Exercise objective: Your task is to repeat the lines below exactly, excluding any pictures they contain.

··· Data for this task ···

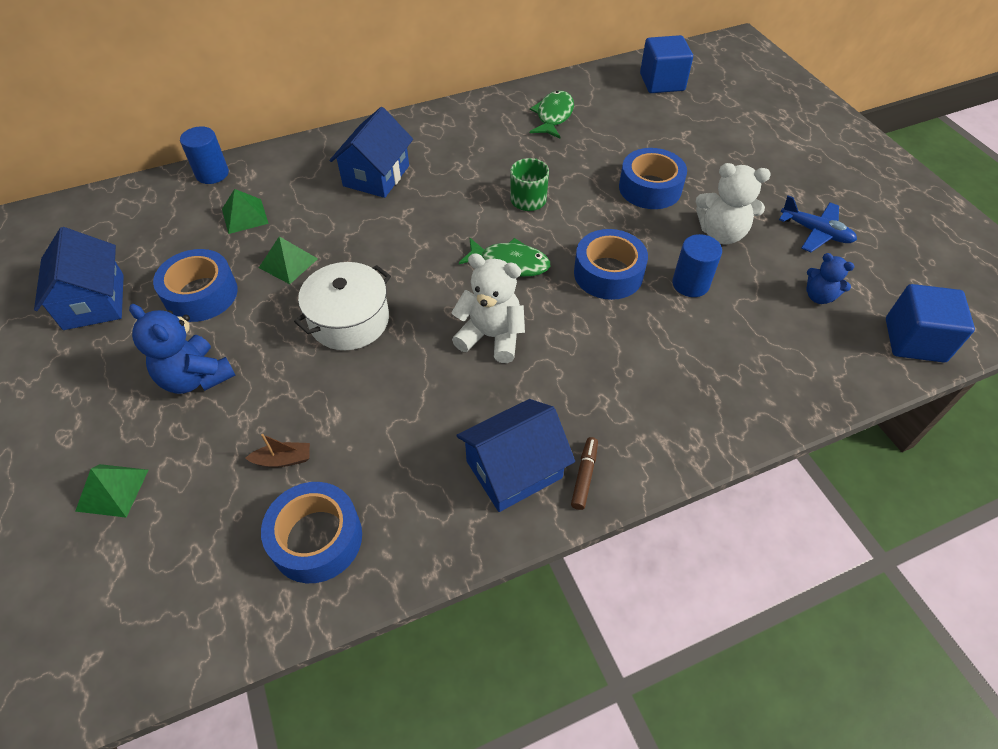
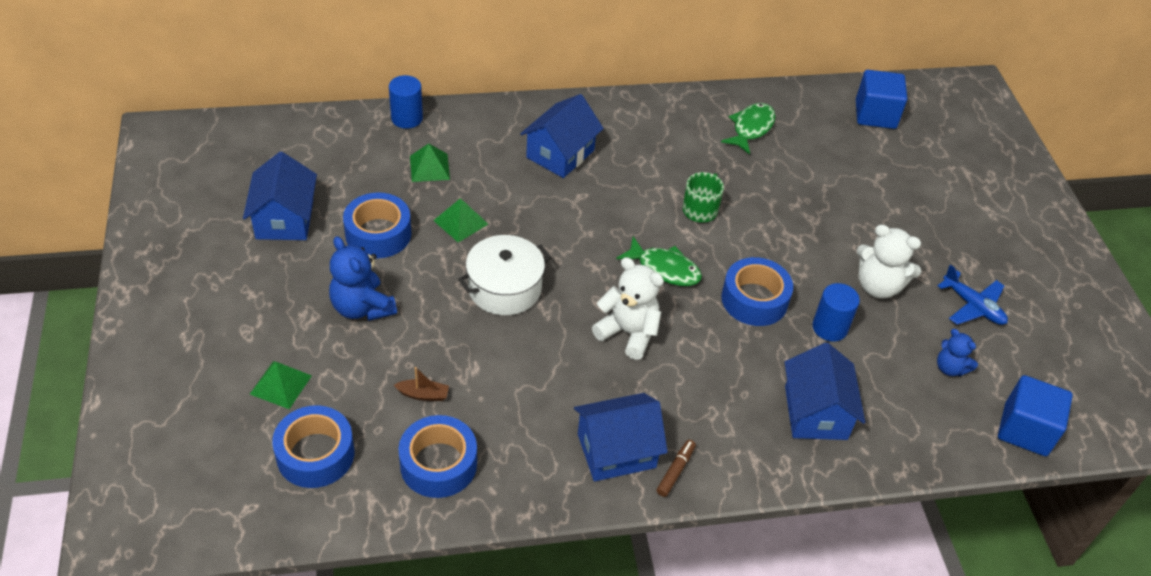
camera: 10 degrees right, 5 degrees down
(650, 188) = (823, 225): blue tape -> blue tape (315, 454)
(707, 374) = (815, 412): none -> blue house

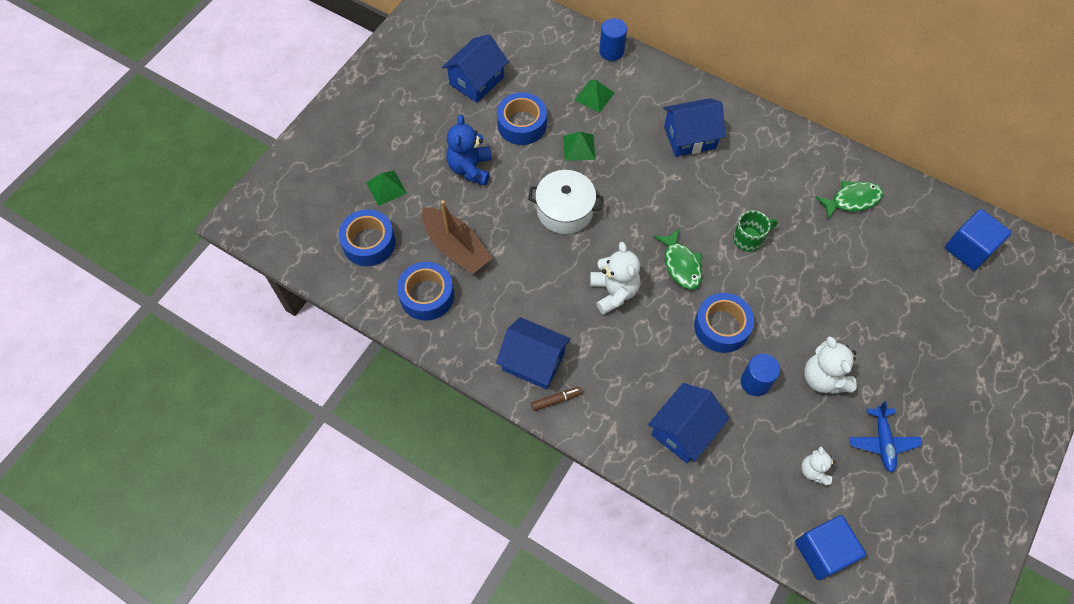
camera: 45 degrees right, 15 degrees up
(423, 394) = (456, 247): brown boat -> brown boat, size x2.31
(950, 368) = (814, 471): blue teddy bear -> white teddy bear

···

Result of the exercise:
camera: 10 degrees right, 5 degrees down
(650, 188) = (823, 225): blue tape -> blue tape (315, 454)
(707, 374) = (815, 412): none -> blue house

camera: 45 degrees right, 15 degrees up
(423, 394) = (456, 247): brown boat -> brown boat, size x2.31
(950, 368) = (814, 471): blue teddy bear -> white teddy bear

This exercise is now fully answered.